* WORK INSTRUCTIONS: Your task is to output the listing word for word, with pictures excluded.

* EXERCISE INPUT:

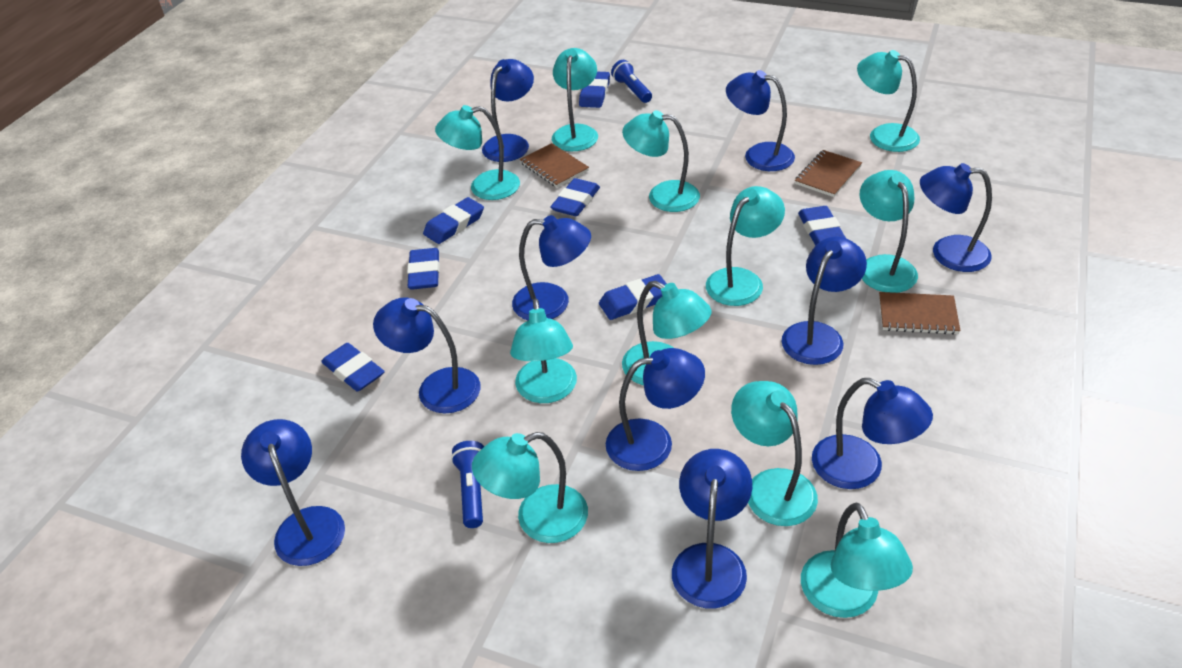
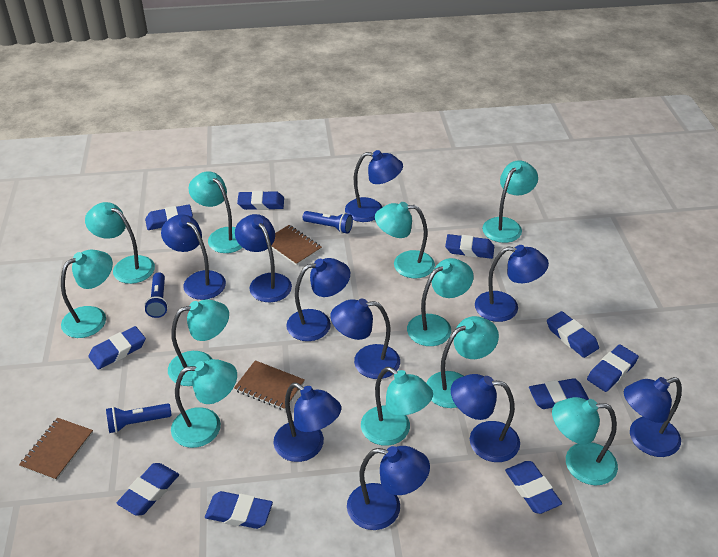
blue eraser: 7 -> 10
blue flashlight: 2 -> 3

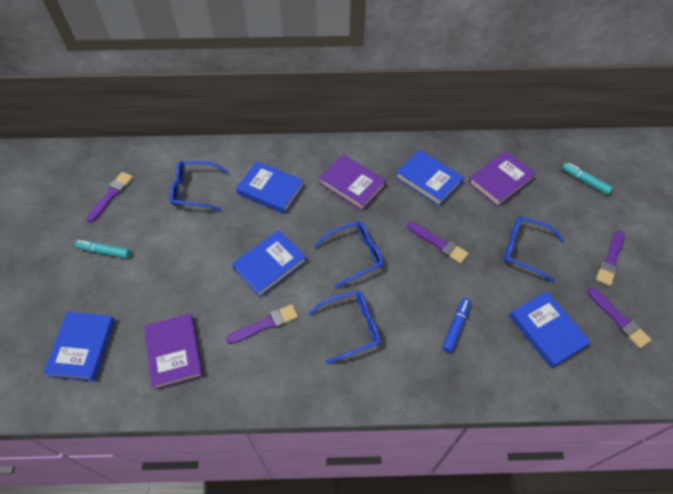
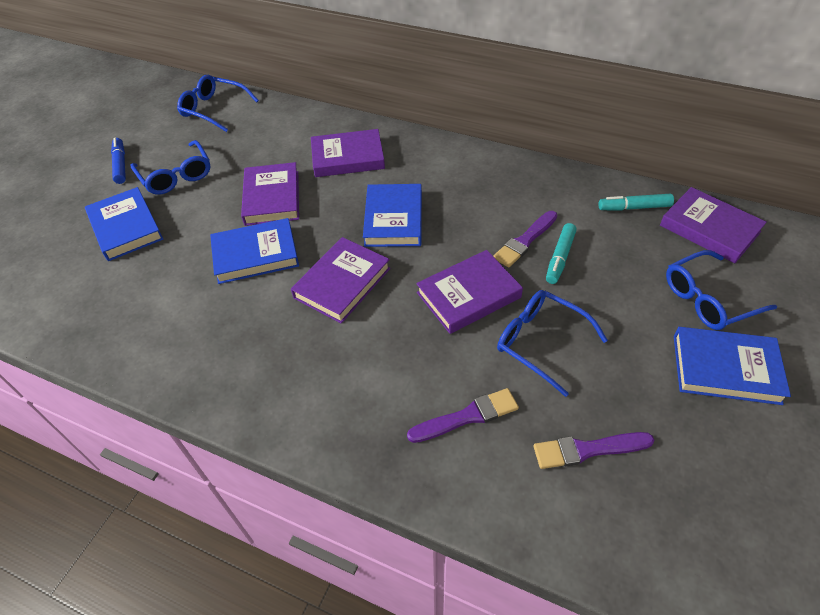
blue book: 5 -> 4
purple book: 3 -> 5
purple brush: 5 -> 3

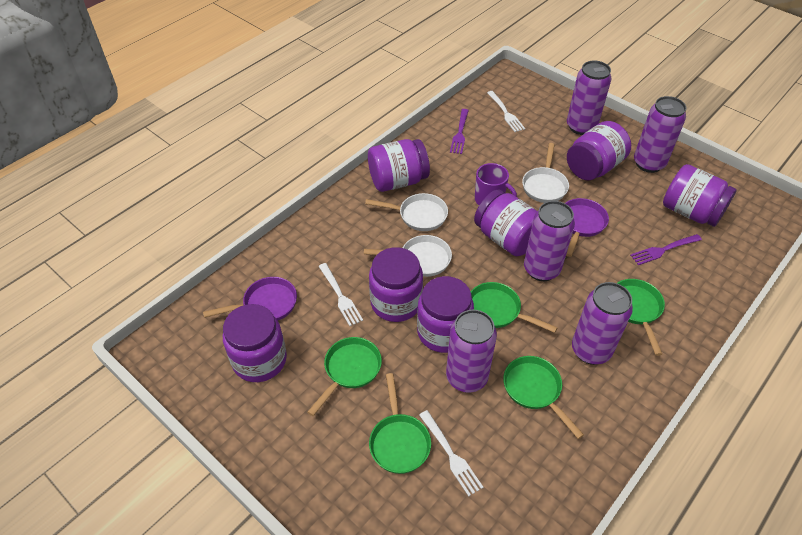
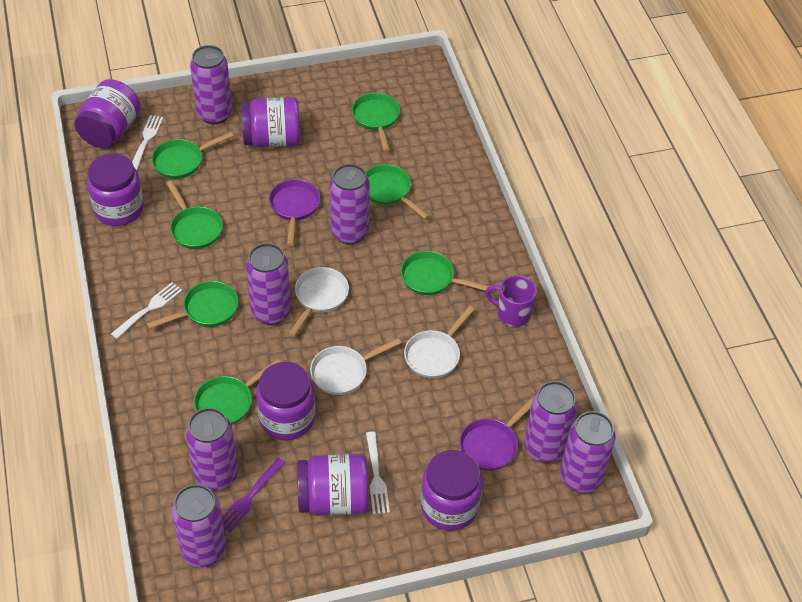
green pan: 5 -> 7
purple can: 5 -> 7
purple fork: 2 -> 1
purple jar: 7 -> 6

* ANSWER SPACE:
blue eraser: 7 -> 10
blue flashlight: 2 -> 3

blue book: 5 -> 4
purple book: 3 -> 5
purple brush: 5 -> 3

green pan: 5 -> 7
purple can: 5 -> 7
purple fork: 2 -> 1
purple jar: 7 -> 6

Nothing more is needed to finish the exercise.